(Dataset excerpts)

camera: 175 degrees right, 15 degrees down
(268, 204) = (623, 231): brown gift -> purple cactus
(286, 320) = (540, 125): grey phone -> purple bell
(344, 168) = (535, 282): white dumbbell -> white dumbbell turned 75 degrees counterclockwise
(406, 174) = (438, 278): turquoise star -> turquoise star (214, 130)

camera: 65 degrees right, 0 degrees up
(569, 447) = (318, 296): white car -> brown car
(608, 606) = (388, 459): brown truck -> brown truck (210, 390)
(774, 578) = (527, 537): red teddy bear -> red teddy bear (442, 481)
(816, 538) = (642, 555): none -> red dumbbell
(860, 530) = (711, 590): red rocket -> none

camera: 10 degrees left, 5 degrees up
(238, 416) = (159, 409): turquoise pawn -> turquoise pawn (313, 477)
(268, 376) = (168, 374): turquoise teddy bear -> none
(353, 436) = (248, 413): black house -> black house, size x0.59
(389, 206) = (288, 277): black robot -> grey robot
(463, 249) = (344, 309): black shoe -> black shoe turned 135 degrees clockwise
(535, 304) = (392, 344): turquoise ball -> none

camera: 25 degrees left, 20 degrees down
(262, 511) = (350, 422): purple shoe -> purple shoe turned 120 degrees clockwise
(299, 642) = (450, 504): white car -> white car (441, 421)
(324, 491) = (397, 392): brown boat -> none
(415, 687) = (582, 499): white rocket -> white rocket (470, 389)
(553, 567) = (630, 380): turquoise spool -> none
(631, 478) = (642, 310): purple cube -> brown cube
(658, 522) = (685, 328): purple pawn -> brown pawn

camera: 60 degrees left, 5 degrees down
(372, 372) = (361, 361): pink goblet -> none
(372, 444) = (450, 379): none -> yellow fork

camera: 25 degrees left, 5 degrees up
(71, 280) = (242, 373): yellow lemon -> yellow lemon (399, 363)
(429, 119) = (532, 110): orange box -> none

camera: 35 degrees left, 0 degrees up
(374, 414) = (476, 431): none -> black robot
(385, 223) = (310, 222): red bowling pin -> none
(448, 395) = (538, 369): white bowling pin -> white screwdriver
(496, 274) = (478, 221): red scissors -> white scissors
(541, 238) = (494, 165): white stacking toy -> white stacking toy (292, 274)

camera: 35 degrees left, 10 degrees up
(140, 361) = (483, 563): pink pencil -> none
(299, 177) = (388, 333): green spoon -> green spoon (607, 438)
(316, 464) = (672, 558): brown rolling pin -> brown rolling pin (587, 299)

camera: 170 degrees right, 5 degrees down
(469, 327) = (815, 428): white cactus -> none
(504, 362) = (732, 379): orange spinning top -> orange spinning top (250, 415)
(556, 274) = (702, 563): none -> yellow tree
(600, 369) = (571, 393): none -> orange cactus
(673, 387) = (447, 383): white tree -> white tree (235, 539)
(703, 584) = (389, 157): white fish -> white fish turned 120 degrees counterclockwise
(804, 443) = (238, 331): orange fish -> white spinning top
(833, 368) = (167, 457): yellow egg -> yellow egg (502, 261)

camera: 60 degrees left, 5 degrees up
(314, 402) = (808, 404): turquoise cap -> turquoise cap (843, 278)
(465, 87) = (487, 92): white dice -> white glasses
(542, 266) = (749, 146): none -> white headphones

*Your goal*
Transcribe the records from their first line. Stop after the line with "(463, 249) = (344, 309): black", including it.

*Response area*
camera: 175 degrees right, 15 degrees down
(268, 204) = (623, 231): brown gift -> purple cactus
(286, 320) = (540, 125): grey phone -> purple bell
(344, 168) = (535, 282): white dumbbell -> white dumbbell turned 75 degrees counterclockwise
(406, 174) = (438, 278): turquoise star -> turquoise star (214, 130)

camera: 65 degrees right, 0 degrees up
(569, 447) = (318, 296): white car -> brown car
(608, 606) = (388, 459): brown truck -> brown truck (210, 390)
(774, 578) = (527, 537): red teddy bear -> red teddy bear (442, 481)
(816, 538) = (642, 555): none -> red dumbbell
(860, 530) = (711, 590): red rocket -> none

camera: 10 degrees left, 5 degrees up
(238, 416) = (159, 409): turquoise pawn -> turquoise pawn (313, 477)
(268, 376) = (168, 374): turquoise teddy bear -> none
(353, 436) = (248, 413): black house -> black house, size x0.59
(389, 206) = (288, 277): black robot -> grey robot
(463, 249) = (344, 309): black shoe -> black shoe turned 135 degrees clockwise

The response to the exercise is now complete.